I need the lines below from the one with "743,220 to 480,611" down to the one with "ser [pomarańczowy] 319,310" reproduced exactly, both ends included, and nothing else.

Supplied information Start Marker

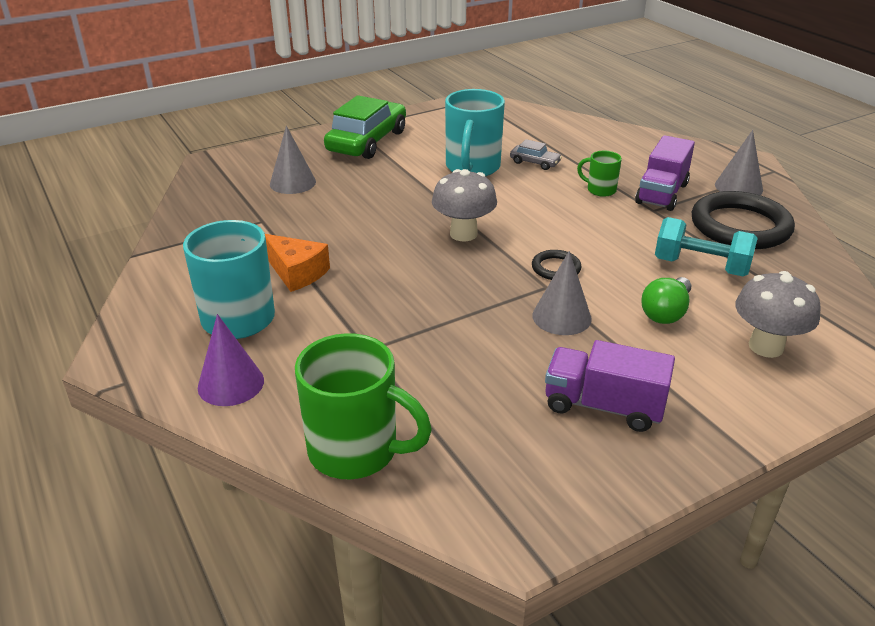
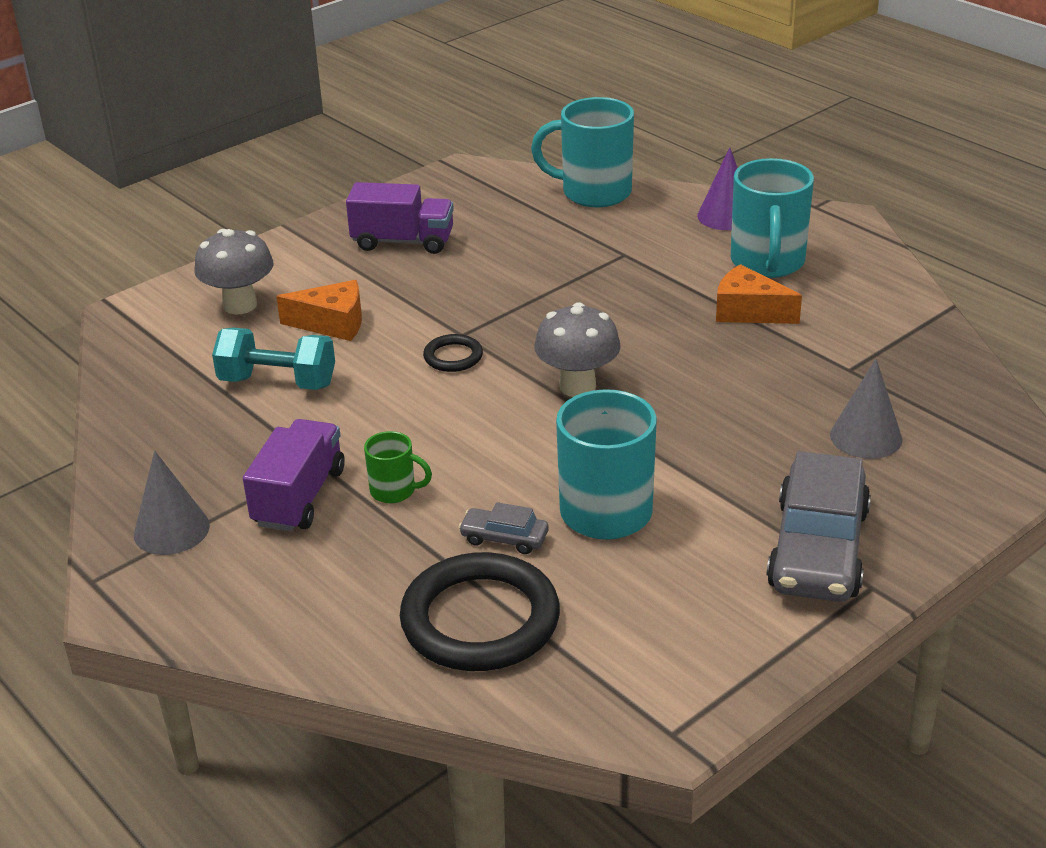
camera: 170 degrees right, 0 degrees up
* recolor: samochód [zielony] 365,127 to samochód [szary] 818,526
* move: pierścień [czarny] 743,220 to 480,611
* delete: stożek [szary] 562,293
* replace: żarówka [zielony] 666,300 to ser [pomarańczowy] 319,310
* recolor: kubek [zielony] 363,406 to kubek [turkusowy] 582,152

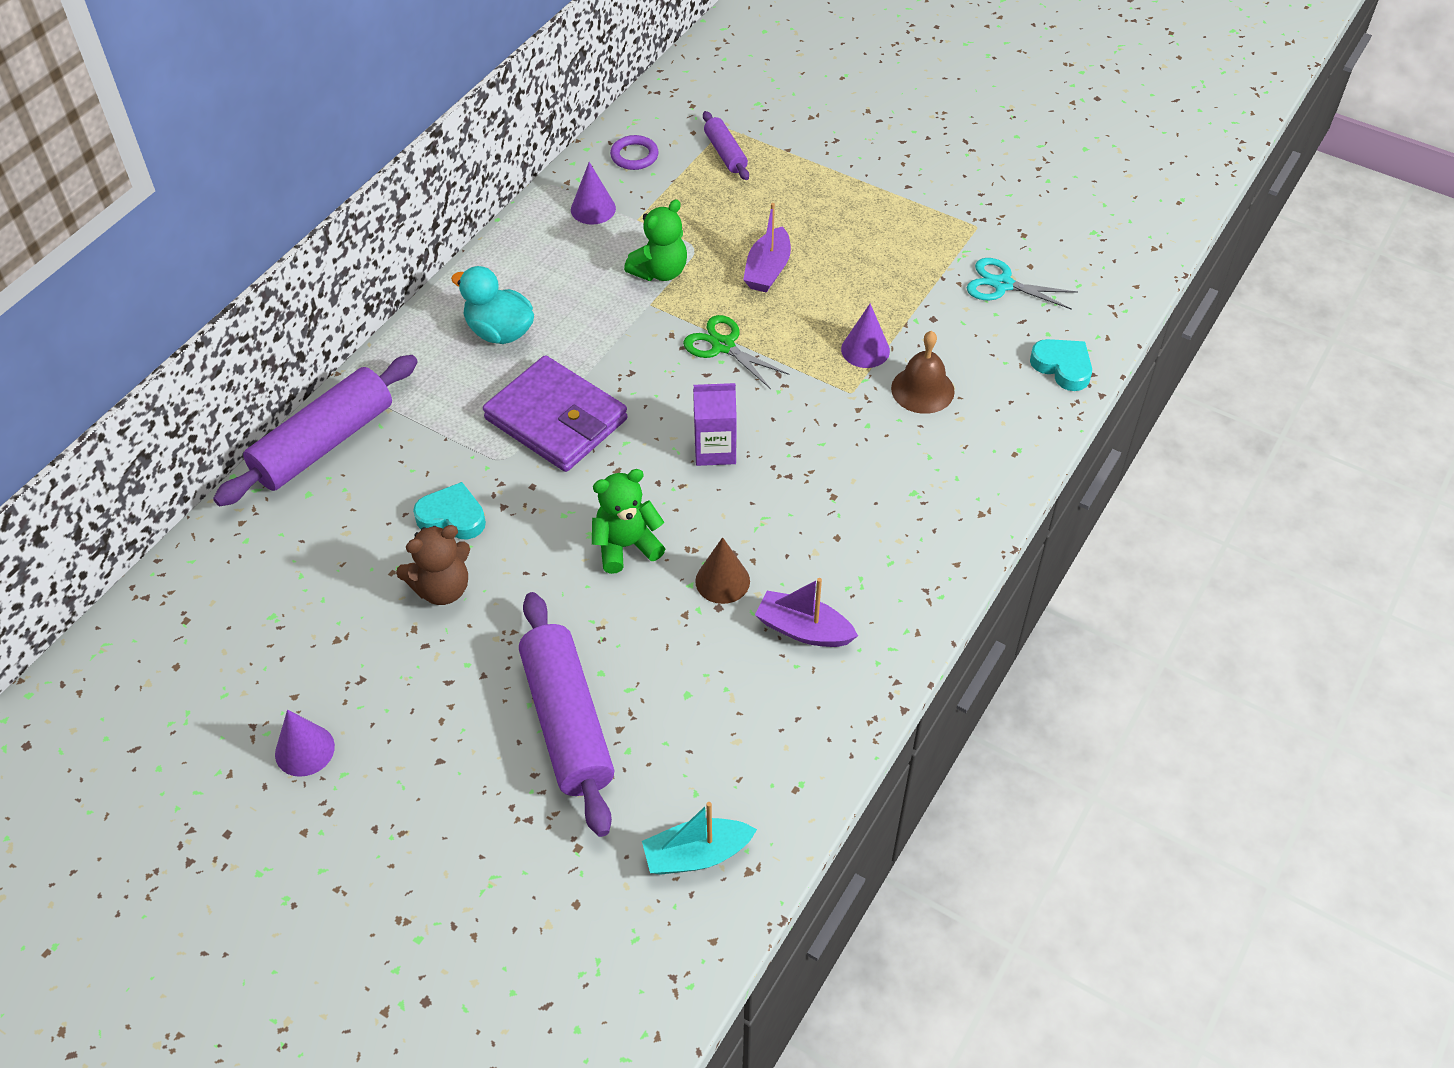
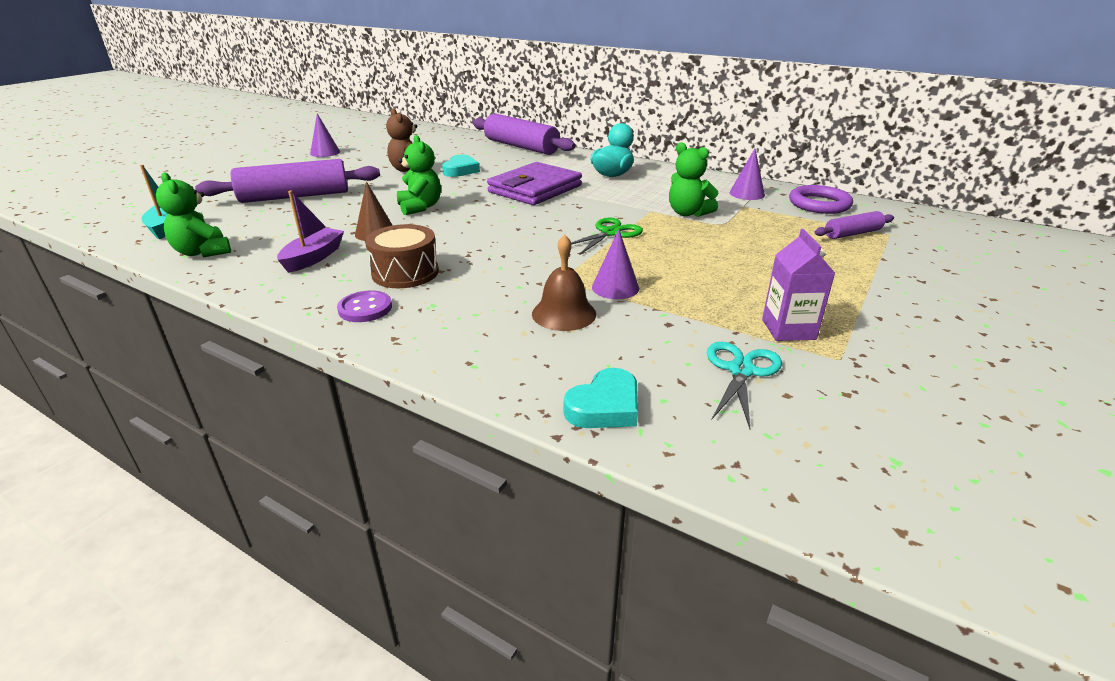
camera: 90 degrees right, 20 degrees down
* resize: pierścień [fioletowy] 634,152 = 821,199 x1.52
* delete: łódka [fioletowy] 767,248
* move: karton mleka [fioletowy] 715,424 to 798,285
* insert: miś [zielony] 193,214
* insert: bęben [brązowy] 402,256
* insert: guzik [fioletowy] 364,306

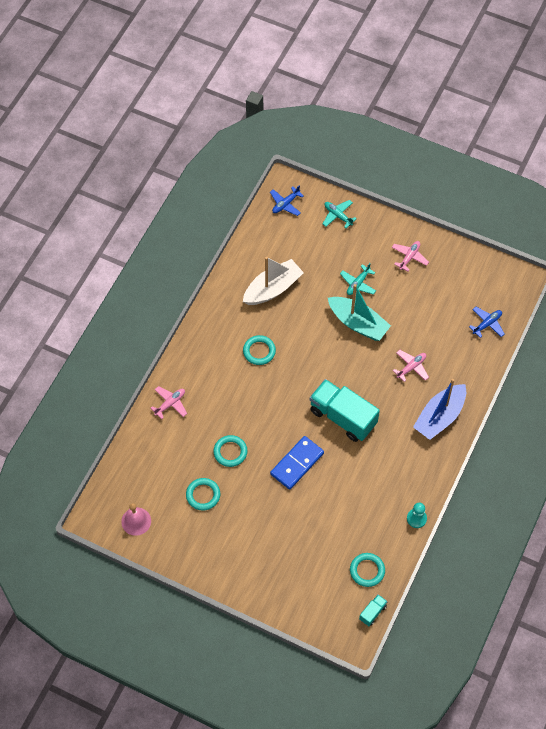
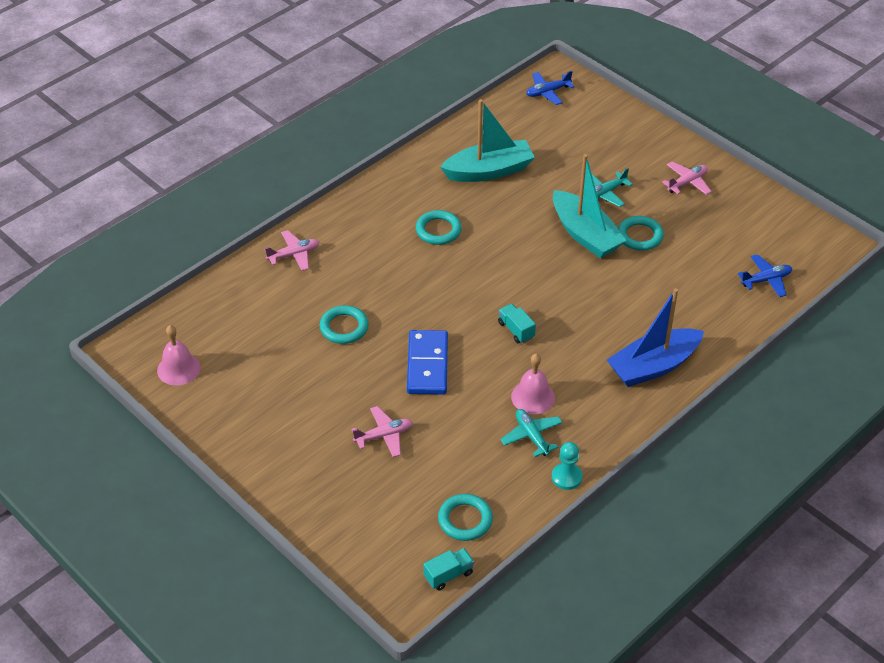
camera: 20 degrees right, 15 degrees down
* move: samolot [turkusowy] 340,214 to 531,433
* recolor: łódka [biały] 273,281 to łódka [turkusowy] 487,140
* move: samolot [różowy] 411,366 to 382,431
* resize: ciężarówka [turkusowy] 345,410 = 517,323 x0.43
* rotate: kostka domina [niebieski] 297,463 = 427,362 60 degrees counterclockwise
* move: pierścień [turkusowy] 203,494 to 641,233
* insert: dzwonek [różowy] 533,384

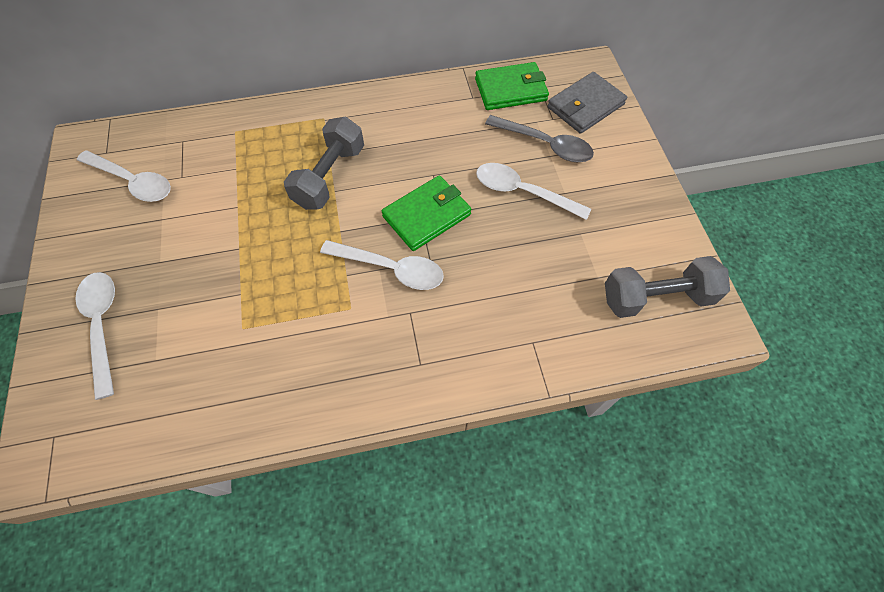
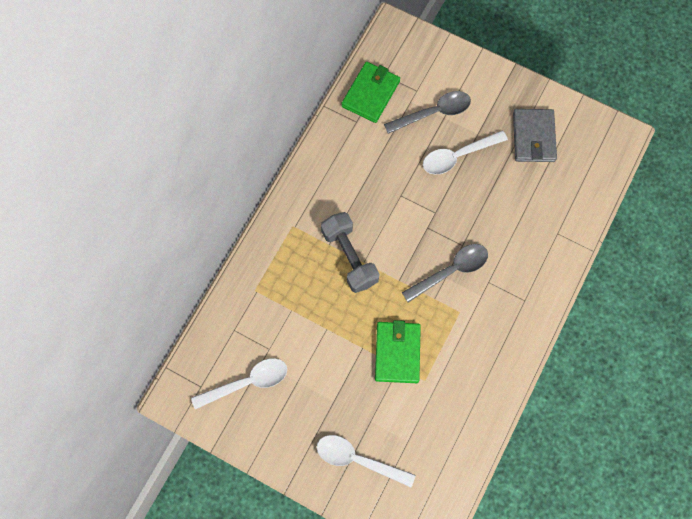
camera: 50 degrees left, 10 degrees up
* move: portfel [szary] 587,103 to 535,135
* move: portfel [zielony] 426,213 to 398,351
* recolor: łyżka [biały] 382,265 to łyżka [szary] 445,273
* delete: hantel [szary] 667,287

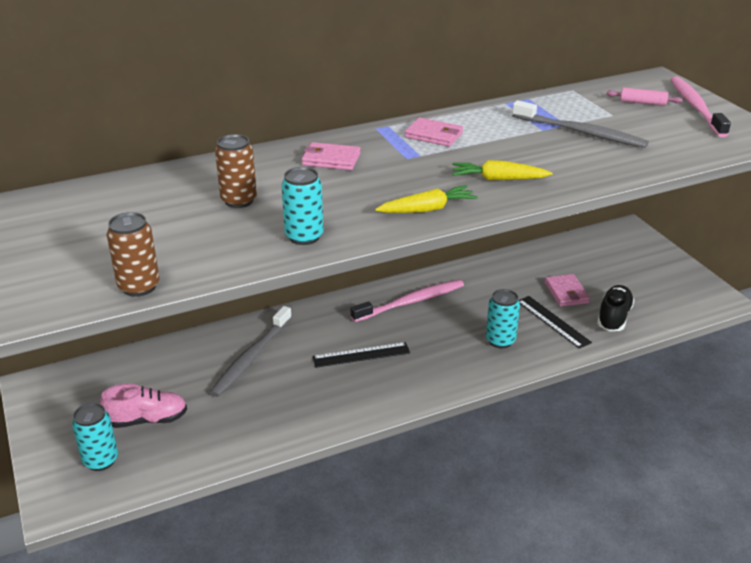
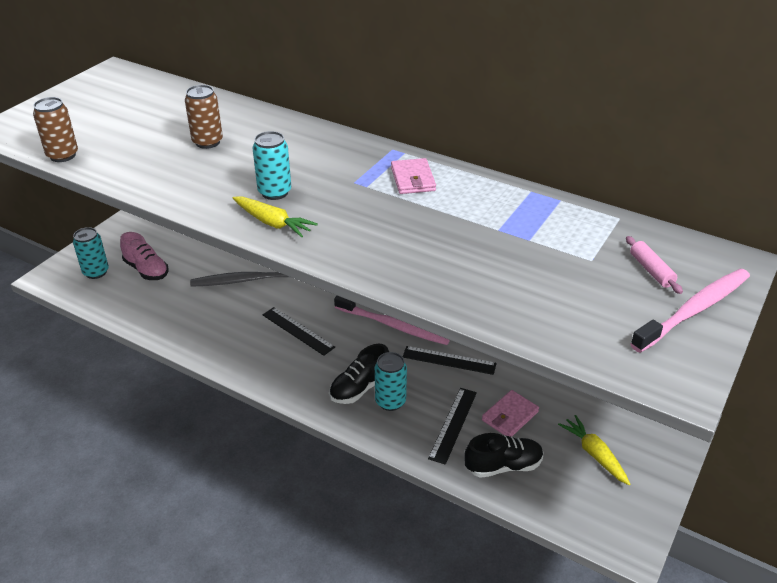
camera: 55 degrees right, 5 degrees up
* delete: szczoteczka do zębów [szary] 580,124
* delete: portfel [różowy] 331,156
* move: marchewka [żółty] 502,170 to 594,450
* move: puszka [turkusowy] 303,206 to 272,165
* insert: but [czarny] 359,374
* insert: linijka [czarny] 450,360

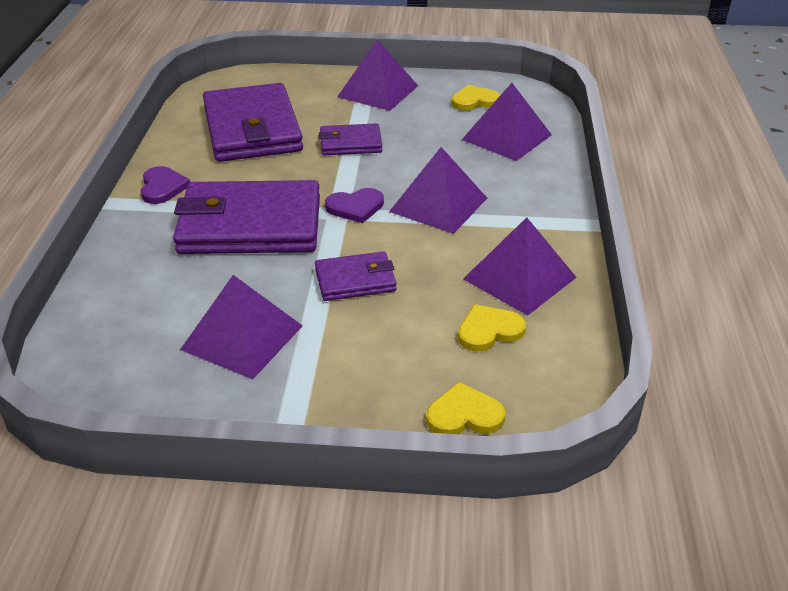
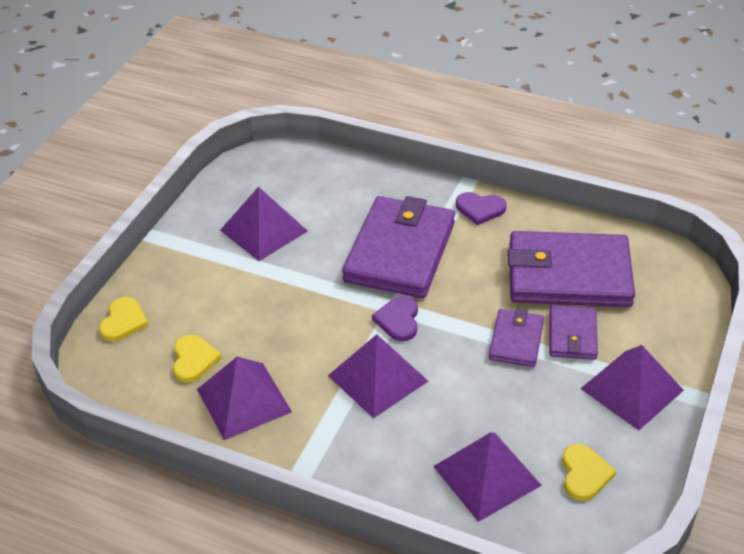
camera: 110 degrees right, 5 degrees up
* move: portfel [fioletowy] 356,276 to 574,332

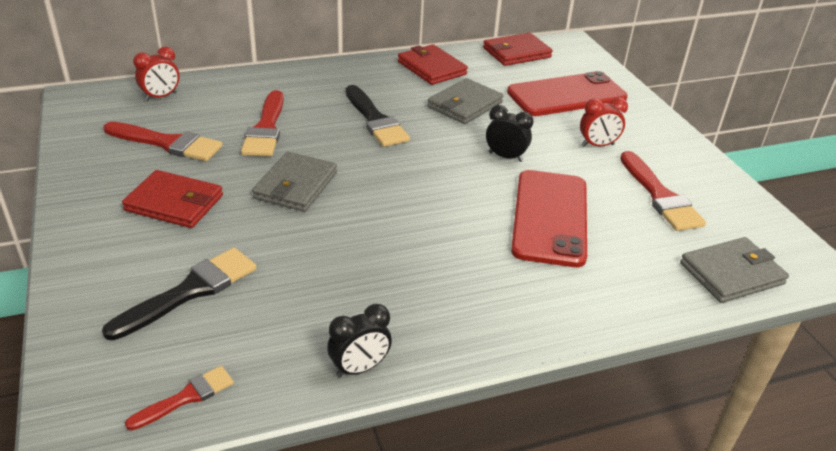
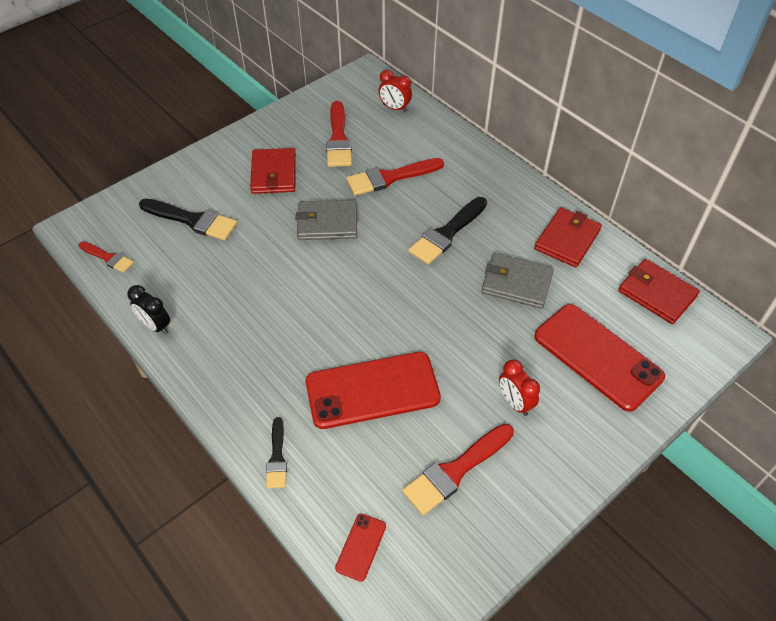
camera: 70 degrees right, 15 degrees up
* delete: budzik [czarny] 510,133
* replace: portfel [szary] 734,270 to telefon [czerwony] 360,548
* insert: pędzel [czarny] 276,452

Supplied information End Marker

§ Response to this task:
* move: pierścień [czarny] 743,220 to 480,611
* delete: stożek [szary] 562,293
* replace: żarówka [zielony] 666,300 to ser [pomarańczowy] 319,310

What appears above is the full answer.